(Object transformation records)
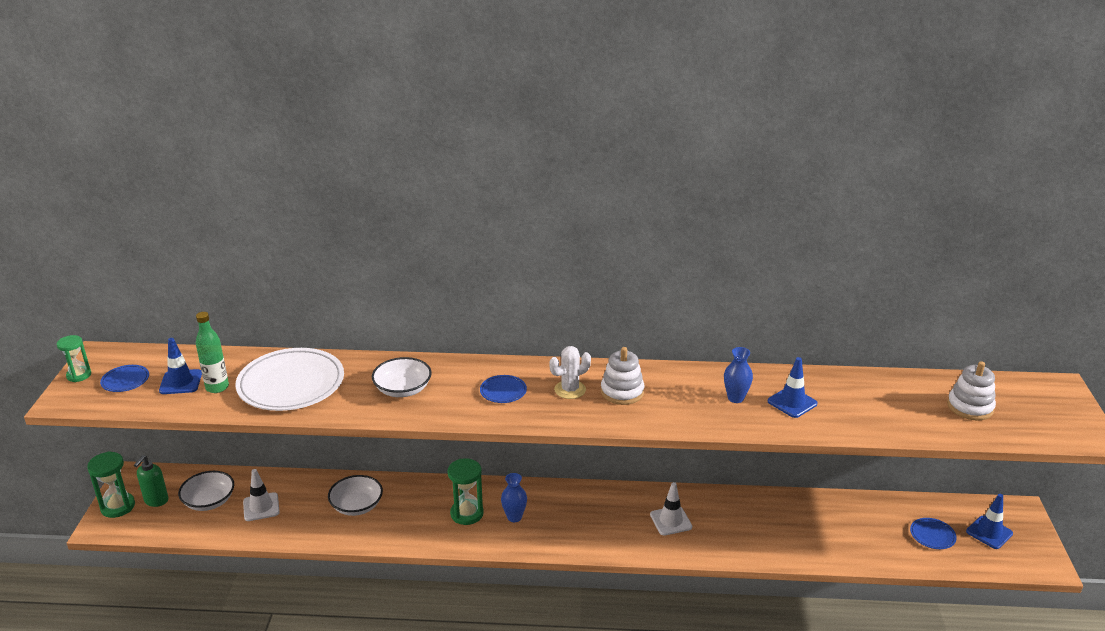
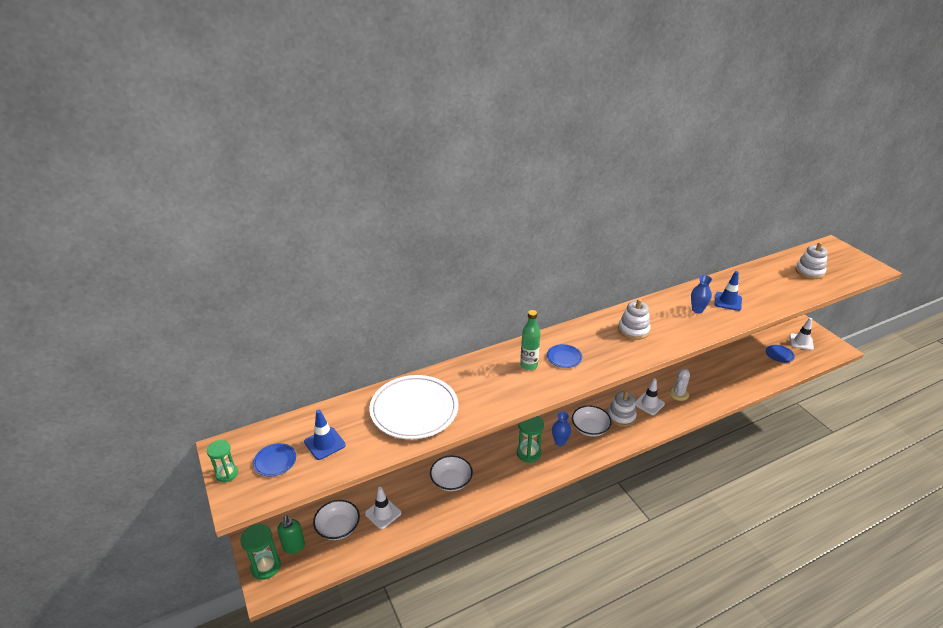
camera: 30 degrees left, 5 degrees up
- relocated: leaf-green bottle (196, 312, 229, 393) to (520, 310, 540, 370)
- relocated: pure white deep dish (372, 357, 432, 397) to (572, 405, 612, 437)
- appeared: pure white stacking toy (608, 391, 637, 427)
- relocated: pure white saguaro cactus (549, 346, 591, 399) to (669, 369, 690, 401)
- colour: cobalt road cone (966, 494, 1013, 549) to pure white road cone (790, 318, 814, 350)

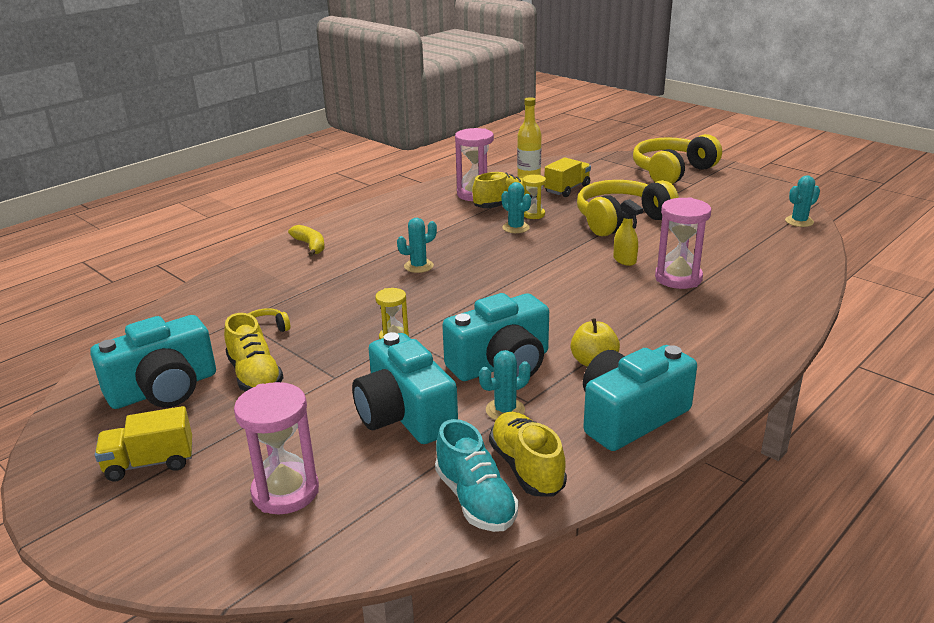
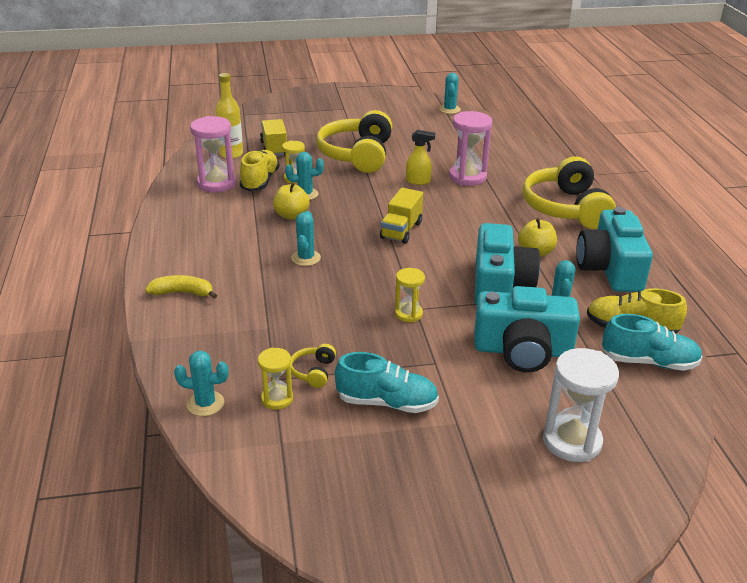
camera: 55 degrees left, 5 degrees up
- appeared: teal saguaro cactus (174, 350, 229, 416)
- appeared: yellow hourglass (258, 348, 293, 410)
- appeared: yellow apple fruit (273, 182, 310, 220)
- colour: yellow shoe (224, 313, 284, 392) to teal shoe (335, 352, 439, 413)
- relocated: yellow toy truck (95, 406, 192, 481) to (380, 188, 423, 244)
- relocated: yellow over-ear headphones (633, 134, 722, 184) to (522, 156, 616, 229)
- colour: pink hourglass (234, 382, 319, 514) to pure white hourglass (543, 348, 619, 462)
- missing: teal camera (90, 315, 216, 409)

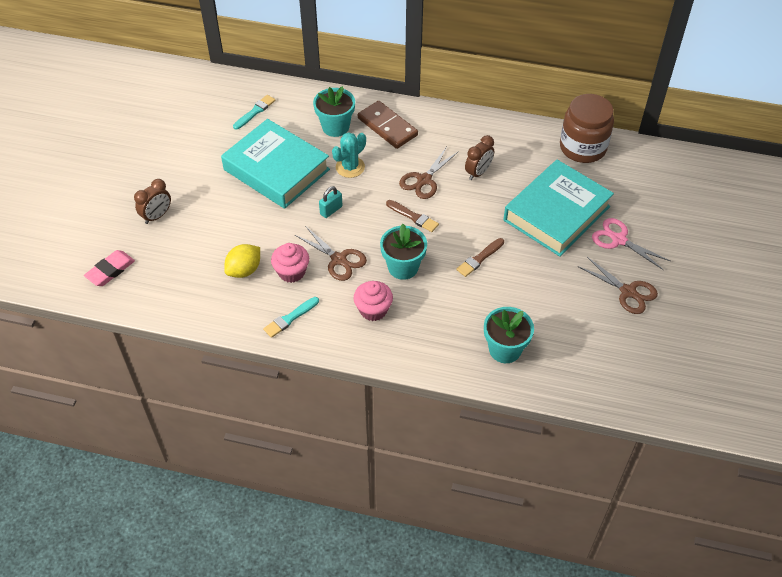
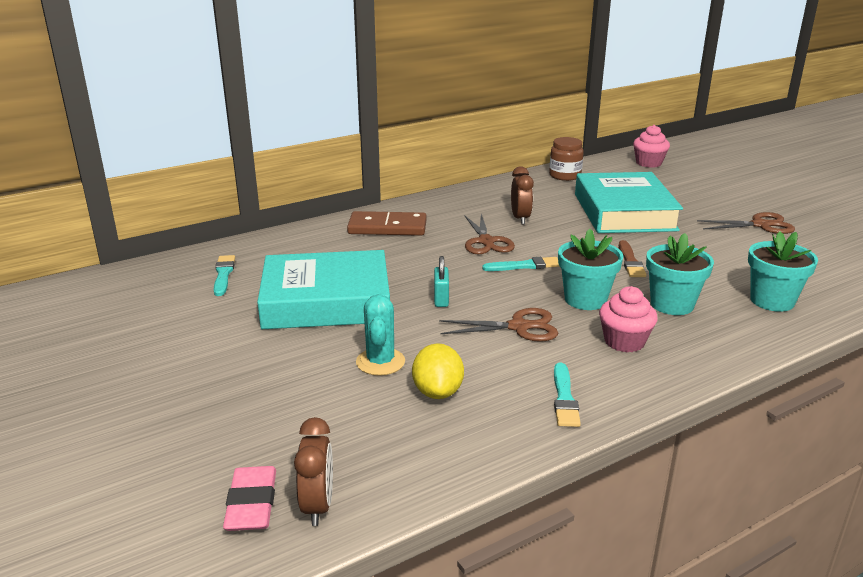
camera: 45 degrees left, 25 degrees down
- relocated: dark brown bedside clock (134, 179, 171, 224) to (294, 417, 333, 526)
- relocated: teal saguaro cactus (332, 132, 366, 178) to (356, 294, 405, 376)
- colour: dark brown brush (386, 200, 439, 232) to teal brush (482, 257, 560, 271)
- size: dark brown jam jar (560, 94, 614, 163) = (549, 137, 584, 181) x0.62
- relocated: pink fairy cake (271, 243, 309, 283) to (633, 125, 670, 168)
- relocated: teal plant pot (313, 86, 355, 137) to (646, 233, 714, 315)
- missing: pink shears (592, 218, 670, 270)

▶ Required work: Exactly reproduce the lines above, starting at the one that contains "- missing: teal camera (90, 315, 216, 409)" and ending at the one that contains "- relocated: teal saguaro", both inclusive; leave the pictures out and add no other lines.

▶ Finished exercise:
- missing: teal camera (90, 315, 216, 409)

camera: 45 degrees left, 25 degrees down
- relocated: dark brown bedside clock (134, 179, 171, 224) to (294, 417, 333, 526)
- relocated: teal saguaro cactus (332, 132, 366, 178) to (356, 294, 405, 376)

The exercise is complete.